● Problem to work on: The output is the lines below from the one with "green circle: (515, 281) -> (673, 434), moved" through the one with "orange cross: (522, 358)", both included, printed exactly and with no other line.

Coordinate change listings
BEGIN
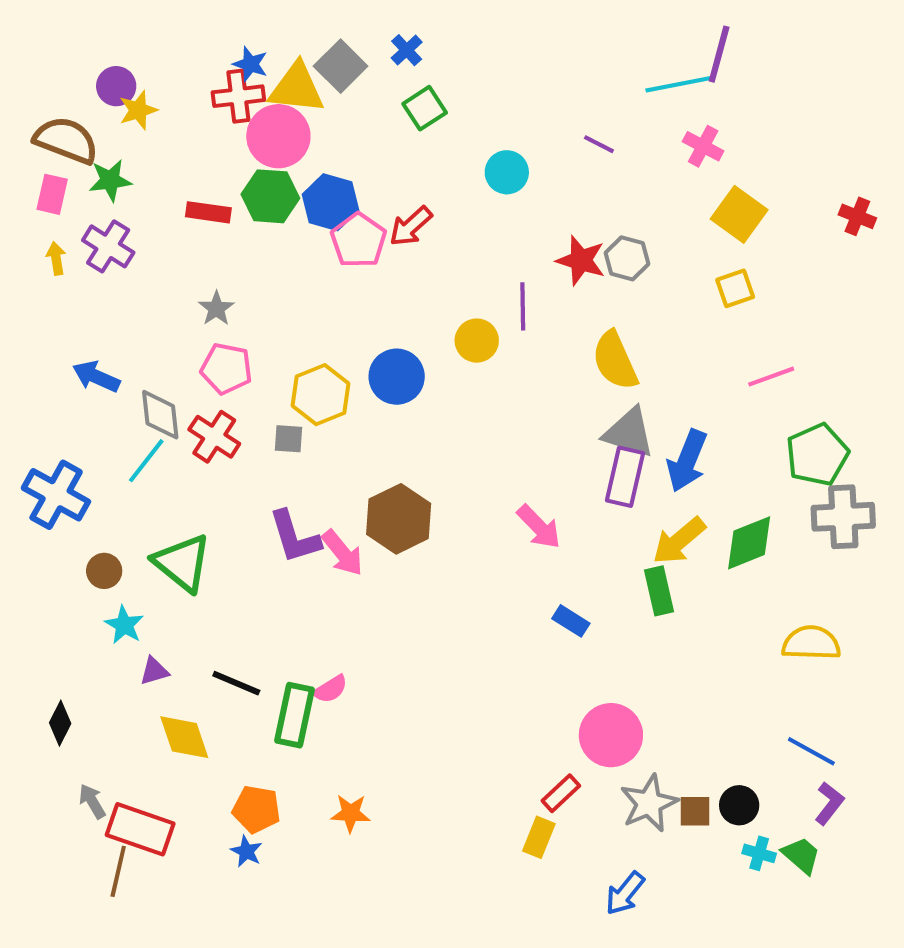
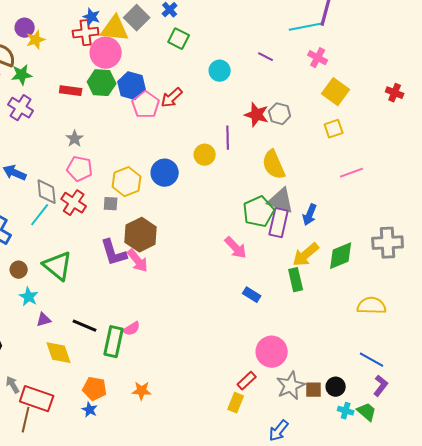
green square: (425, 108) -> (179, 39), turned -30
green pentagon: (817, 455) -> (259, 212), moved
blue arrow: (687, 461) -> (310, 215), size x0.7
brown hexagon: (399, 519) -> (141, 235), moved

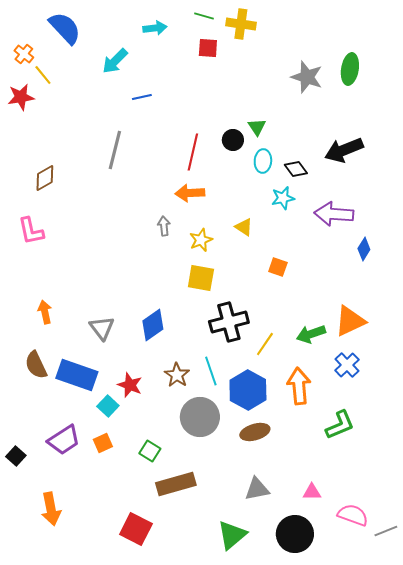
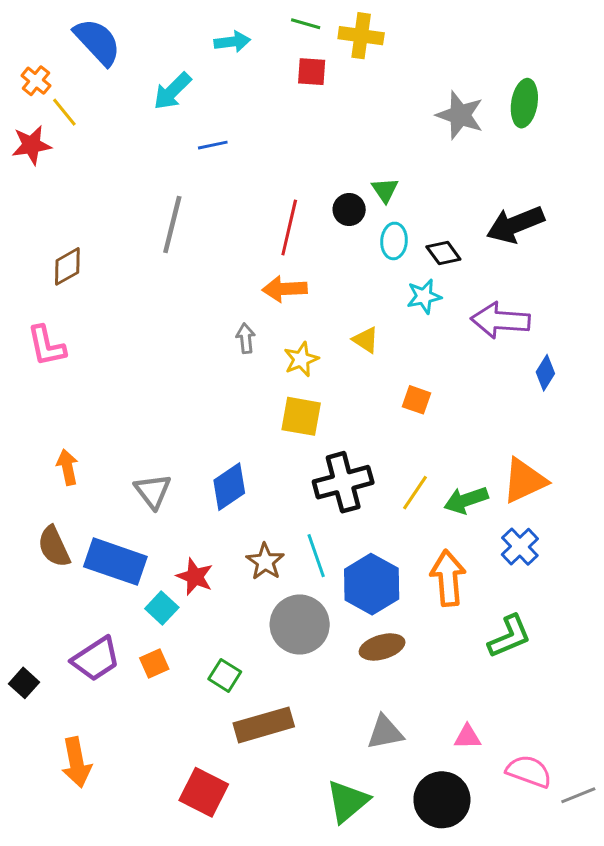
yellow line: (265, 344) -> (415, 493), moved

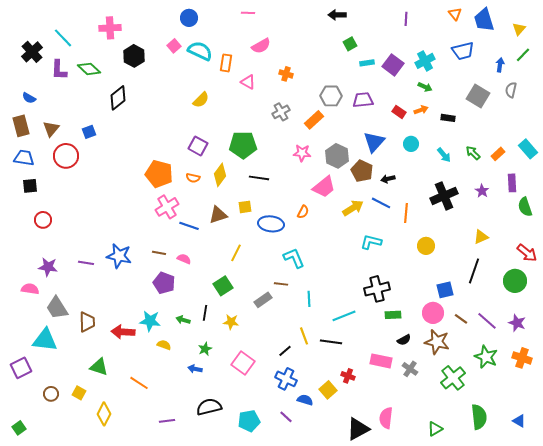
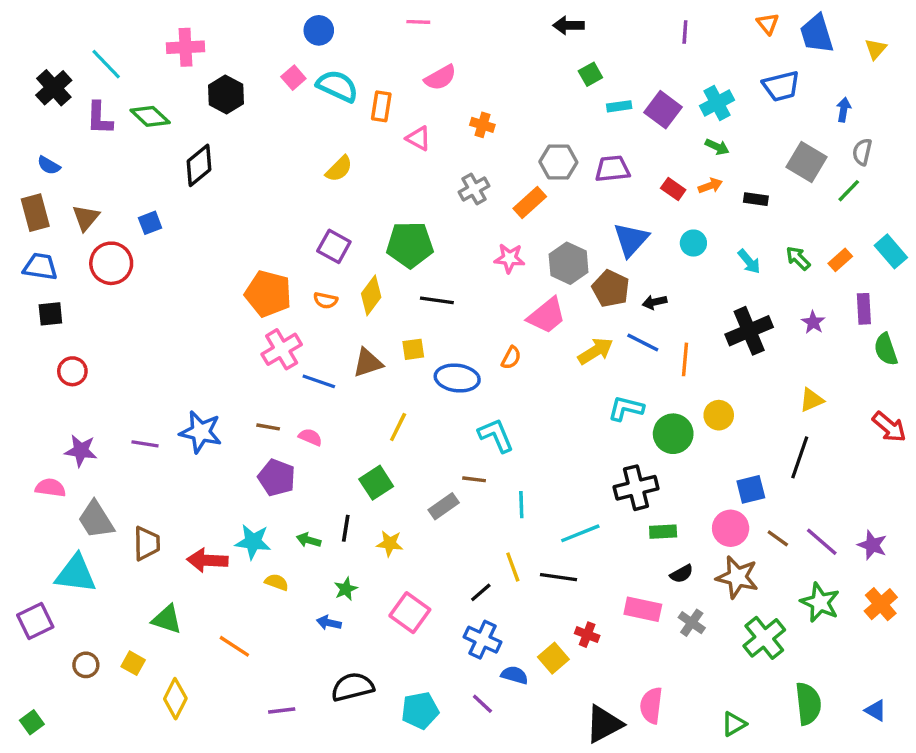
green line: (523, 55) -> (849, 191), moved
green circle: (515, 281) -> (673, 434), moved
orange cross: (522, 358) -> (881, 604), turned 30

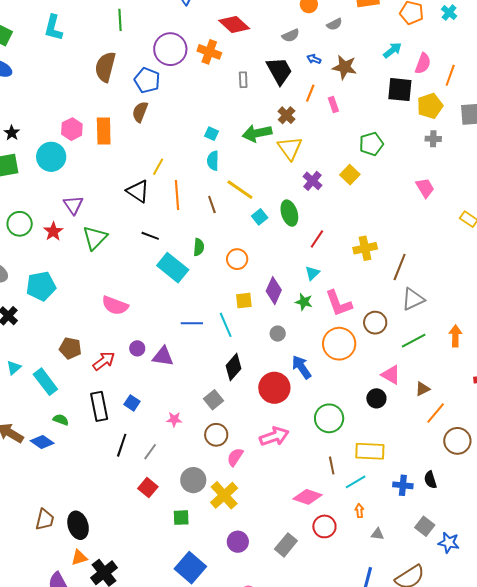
END
BEGIN
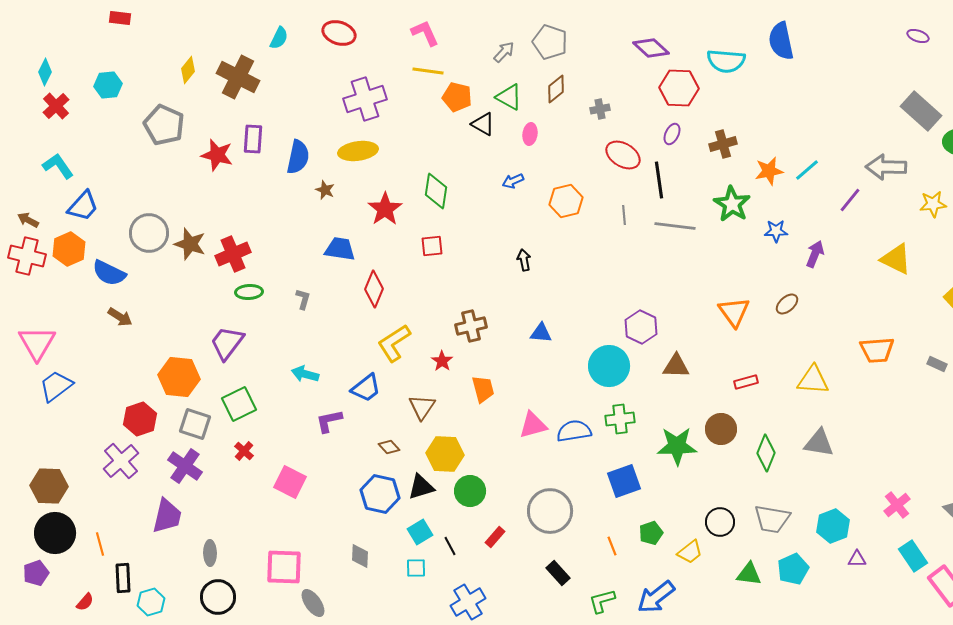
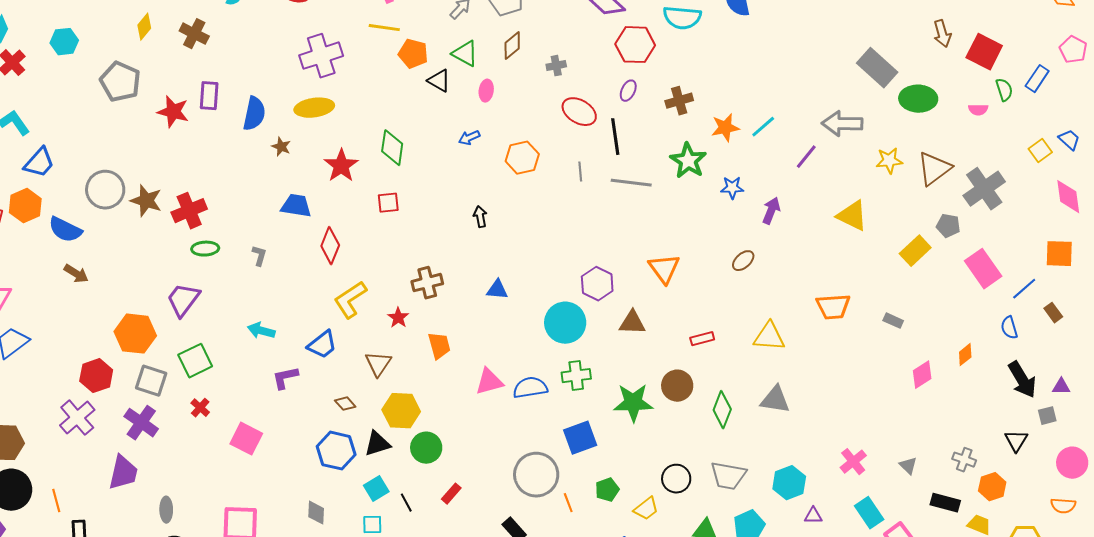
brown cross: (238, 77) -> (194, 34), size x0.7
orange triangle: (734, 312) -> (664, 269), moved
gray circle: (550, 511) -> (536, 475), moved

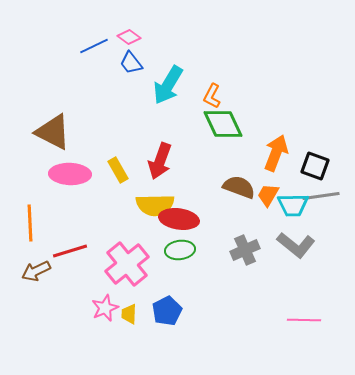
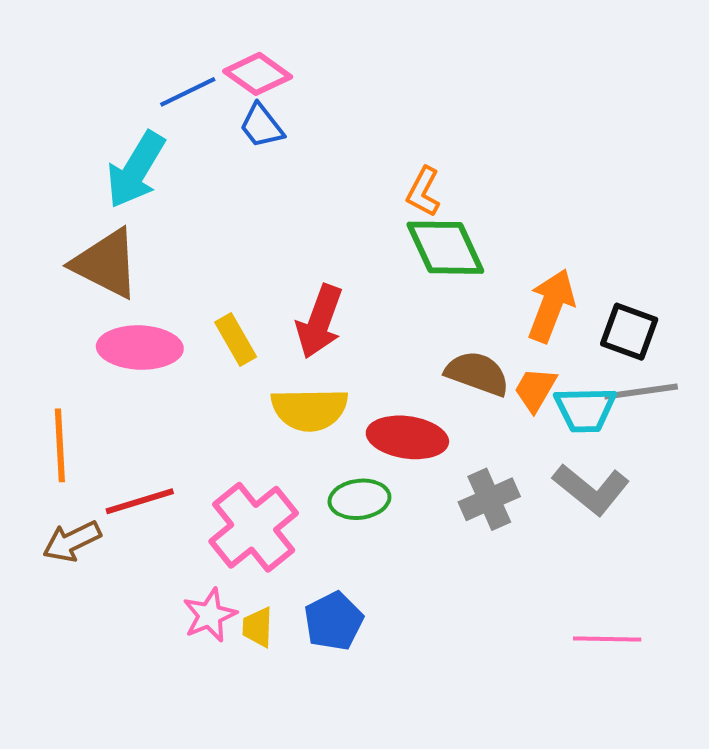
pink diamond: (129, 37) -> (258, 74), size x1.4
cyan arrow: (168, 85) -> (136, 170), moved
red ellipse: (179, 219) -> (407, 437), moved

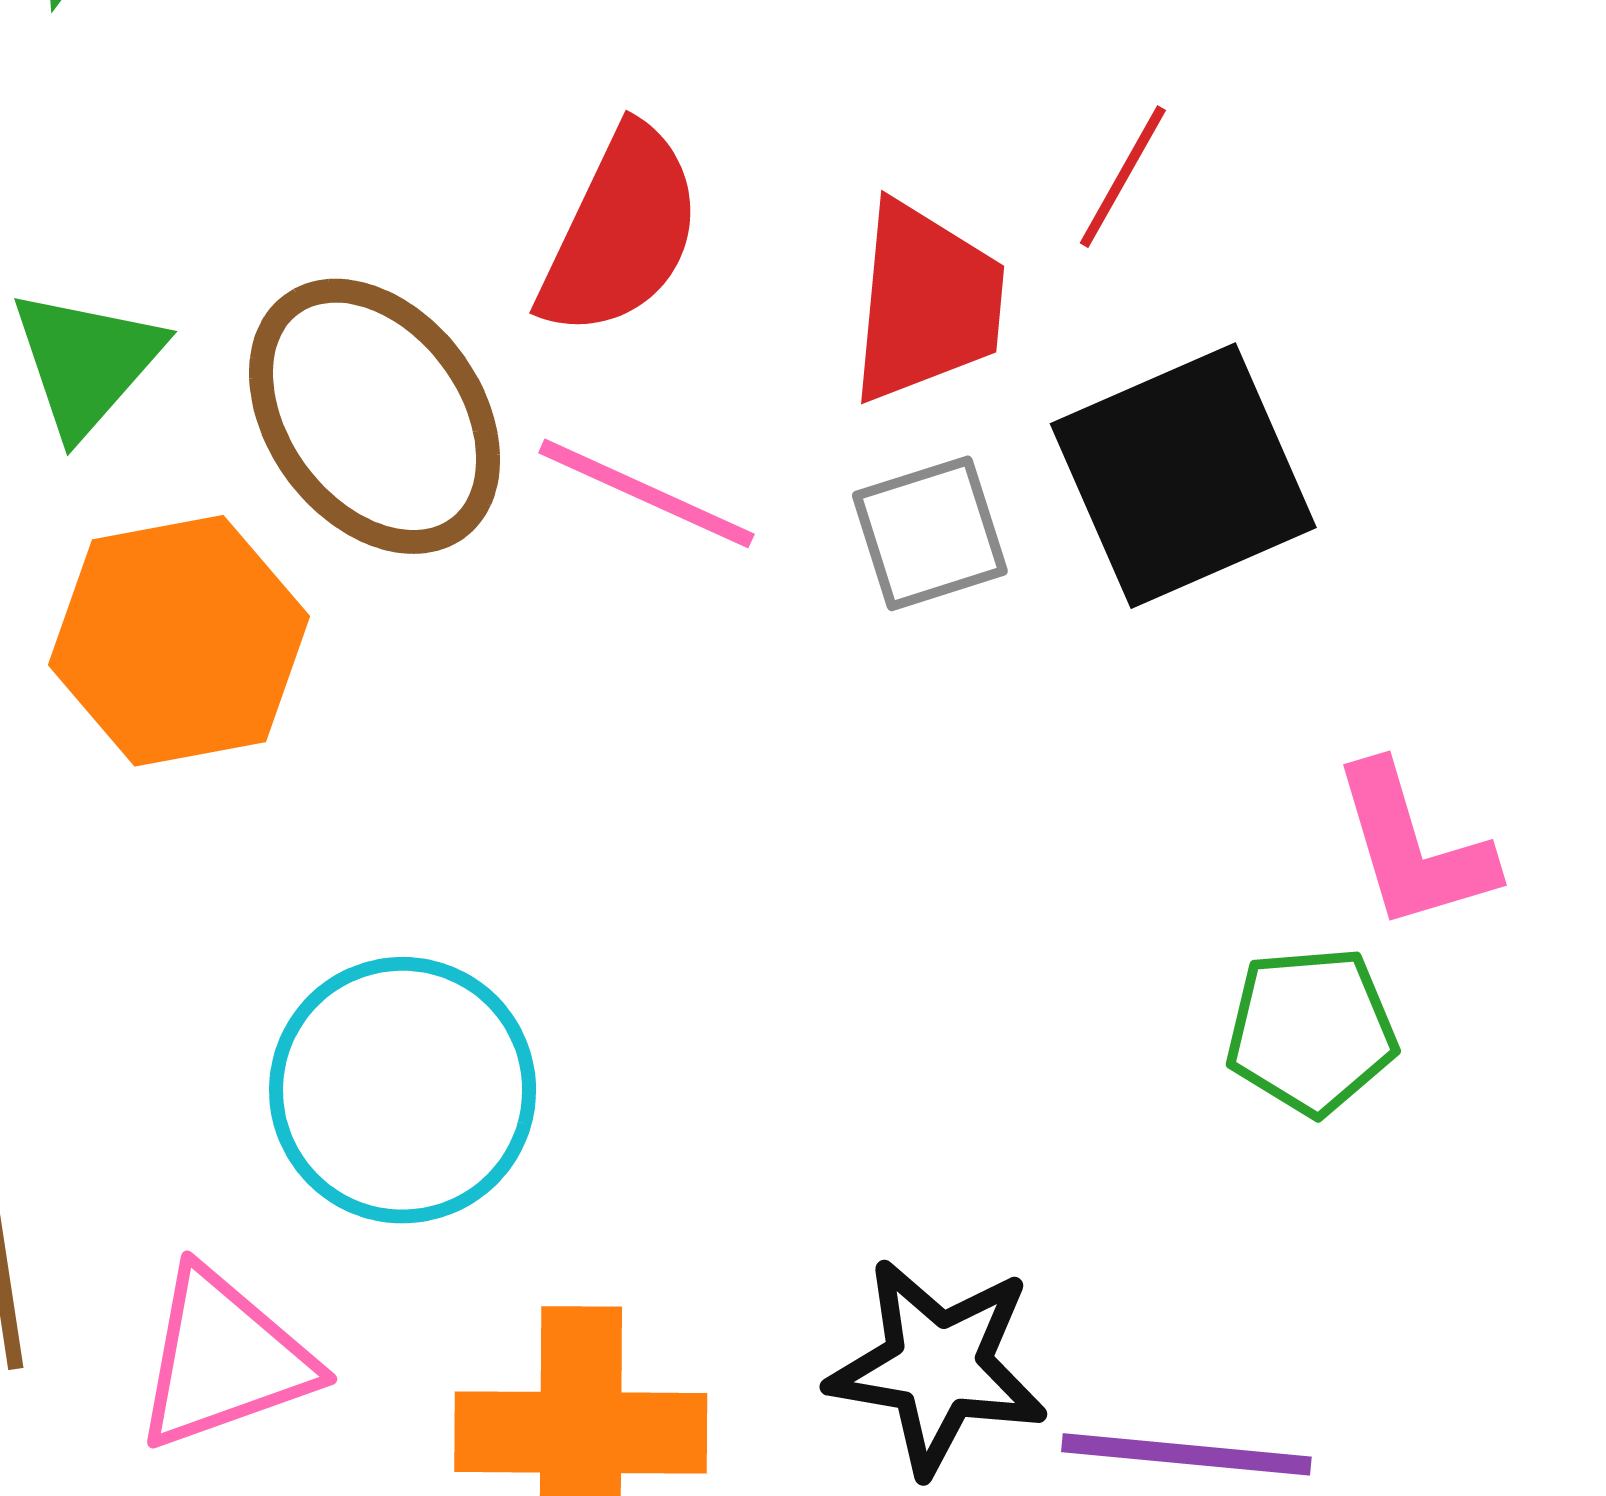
END
● Solution to this task:
green circle: (515, 281) -> (673, 434), moved
orange cross: (522, 358) -> (881, 604), turned 30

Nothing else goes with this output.